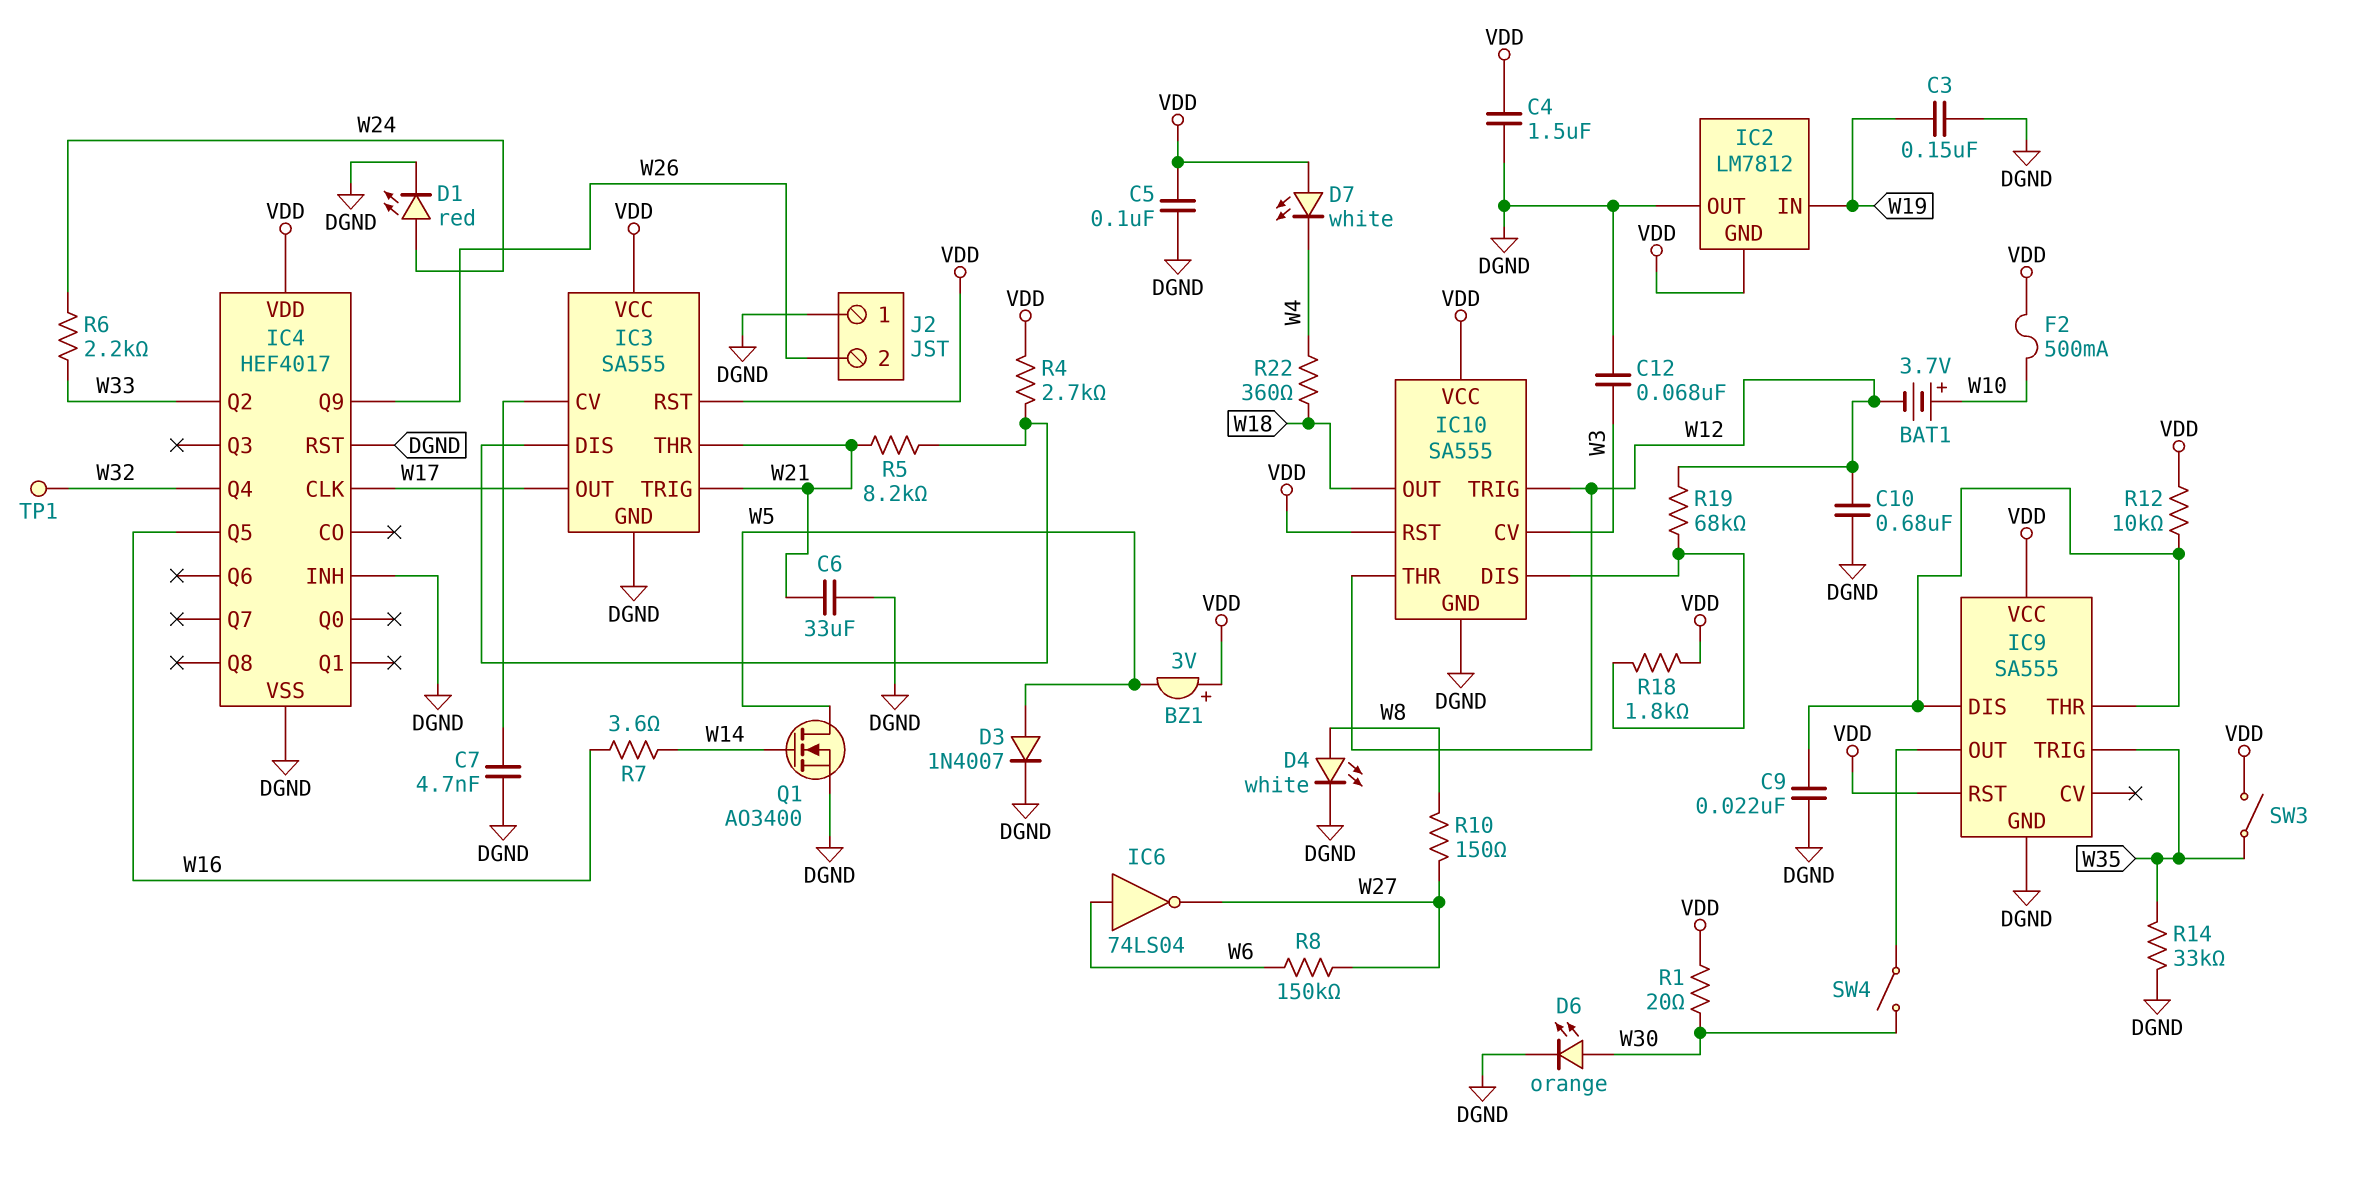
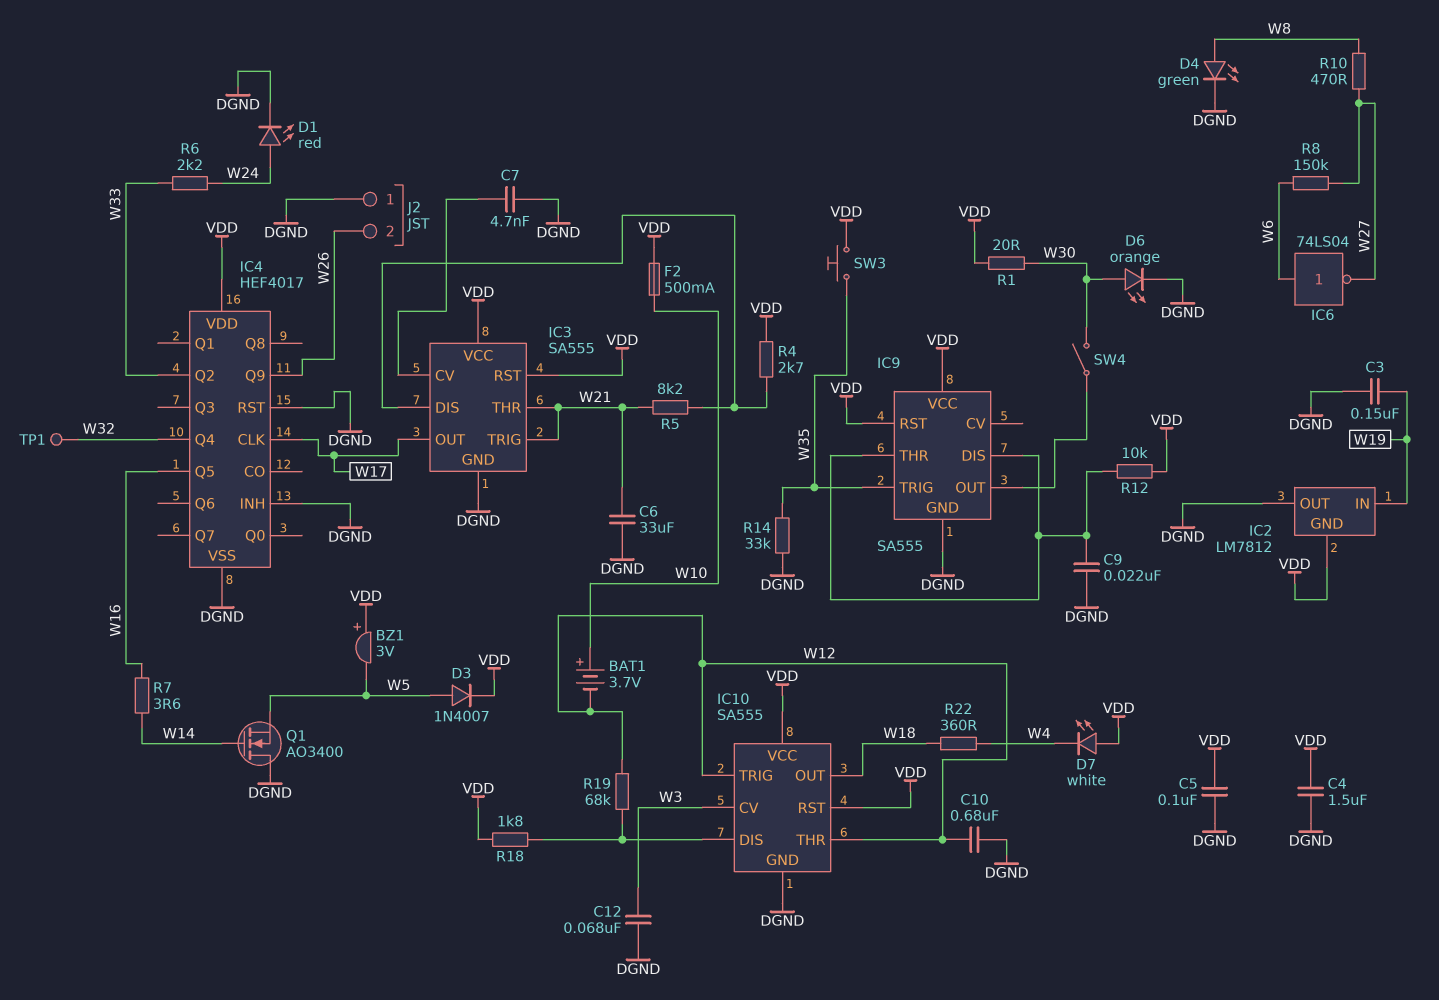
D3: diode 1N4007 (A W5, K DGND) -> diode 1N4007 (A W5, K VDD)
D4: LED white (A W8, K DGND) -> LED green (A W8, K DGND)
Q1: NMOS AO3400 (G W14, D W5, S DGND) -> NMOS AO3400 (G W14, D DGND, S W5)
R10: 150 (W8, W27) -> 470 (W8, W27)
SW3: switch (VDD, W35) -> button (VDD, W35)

- **What is expected**: Every line of the material that includes the word "DGND" needs to be copied.

- **Result**:
D3: diode 1N4007 (A W5, K DGND) -> diode 1N4007 (A W5, K VDD)
D4: LED white (A W8, K DGND) -> LED green (A W8, K DGND)
Q1: NMOS AO3400 (G W14, D W5, S DGND) -> NMOS AO3400 (G W14, D DGND, S W5)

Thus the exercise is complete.